**Activity:** Read through the material below and find each line that has the word "watering"; copy it.

★ ★ ★ ★ ★

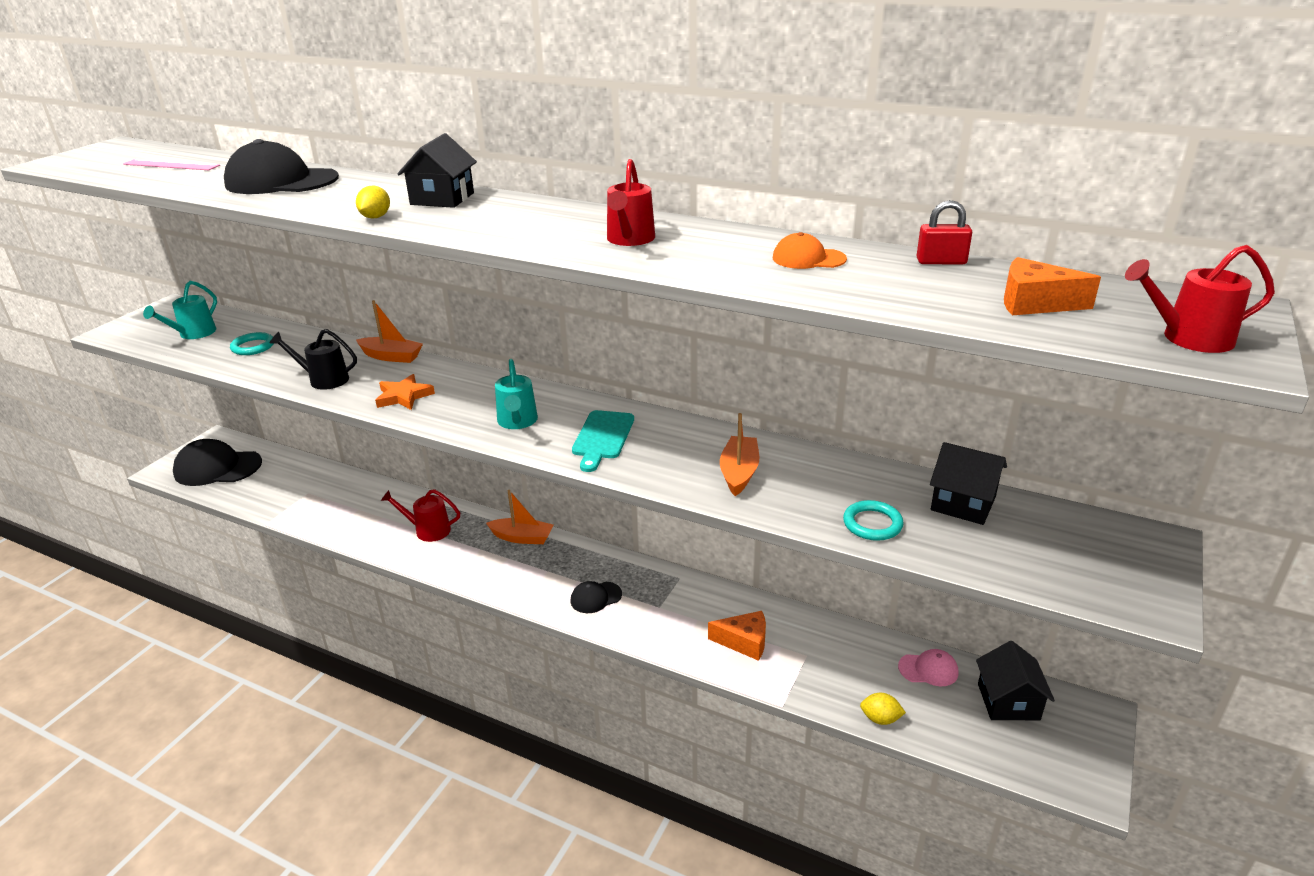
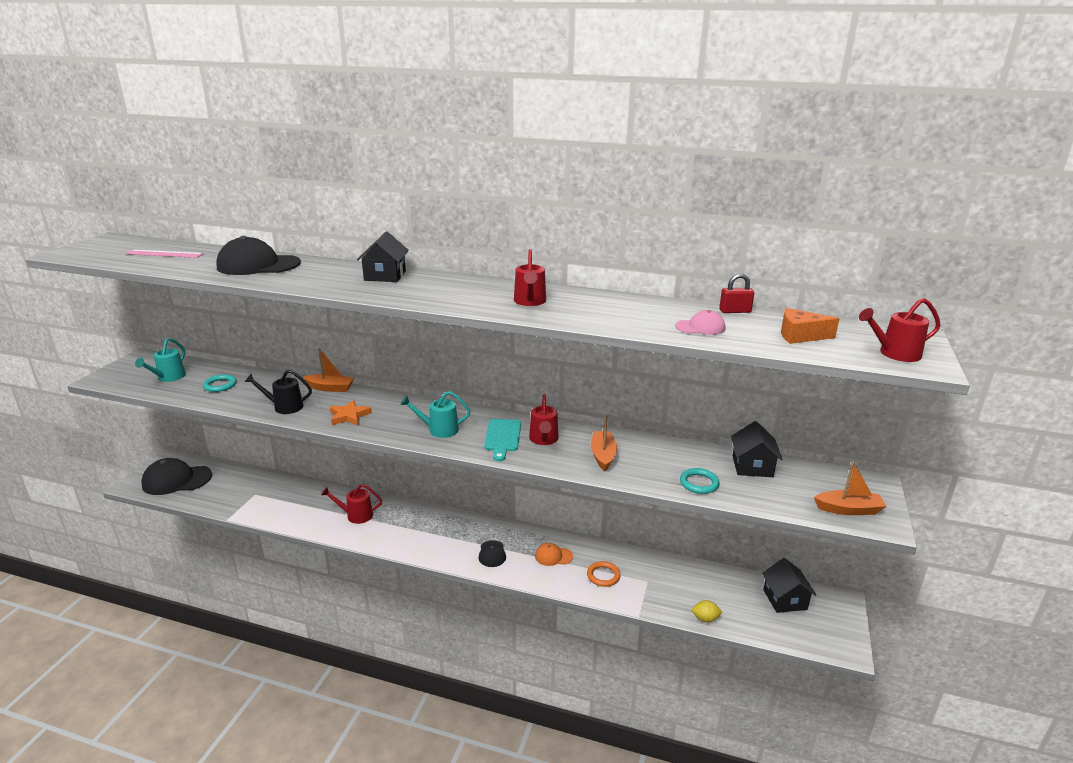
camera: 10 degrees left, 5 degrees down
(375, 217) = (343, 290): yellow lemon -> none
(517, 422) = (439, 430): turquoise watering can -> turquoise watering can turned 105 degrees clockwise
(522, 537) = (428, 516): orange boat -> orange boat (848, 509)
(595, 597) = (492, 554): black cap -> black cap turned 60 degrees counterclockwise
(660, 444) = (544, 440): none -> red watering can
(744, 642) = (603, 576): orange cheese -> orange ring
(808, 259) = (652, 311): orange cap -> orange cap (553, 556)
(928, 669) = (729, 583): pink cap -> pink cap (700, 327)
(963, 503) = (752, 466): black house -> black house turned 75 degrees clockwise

★ ★ ★ ★ ★

**Exercise result:**
(517, 422) = (439, 430): turquoise watering can -> turquoise watering can turned 105 degrees clockwise
(660, 444) = (544, 440): none -> red watering can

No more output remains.